◆ What the task asks: Reproduce every line below exactly as written; do not include the images.

◆ Colored object listings:
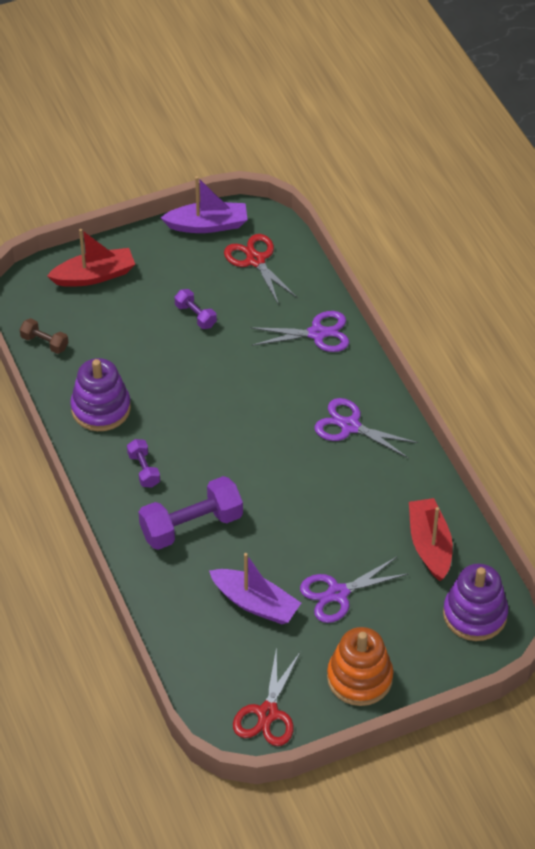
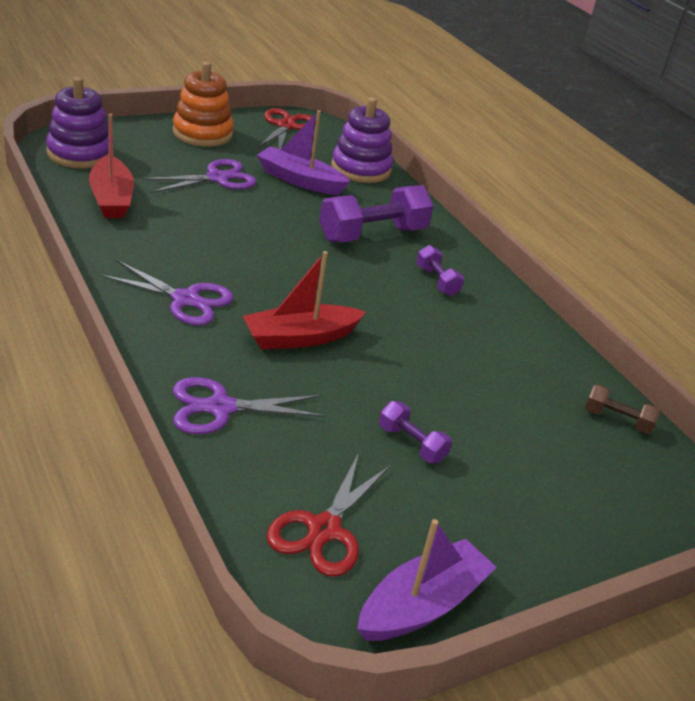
camera: 170 degrees right, 15 degrees down
(94, 275) = (590, 515): red boat -> red boat (300, 338)
(101, 408) = (509, 341): purple stacking toy -> purple stacking toy (361, 169)
(207, 225) = (422, 605): purple boat -> purple boat turned 150 degrees clockwise
(255, 260) = (324, 530): red scissors -> red scissors turned 60 degrees clockwise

◆ Result of this task:
camera: 170 degrees right, 15 degrees down
(94, 275) = (590, 515): red boat -> red boat (300, 338)
(101, 408) = (509, 341): purple stacking toy -> purple stacking toy (361, 169)
(207, 225) = (422, 605): purple boat -> purple boat turned 150 degrees clockwise
(255, 260) = (324, 530): red scissors -> red scissors turned 60 degrees clockwise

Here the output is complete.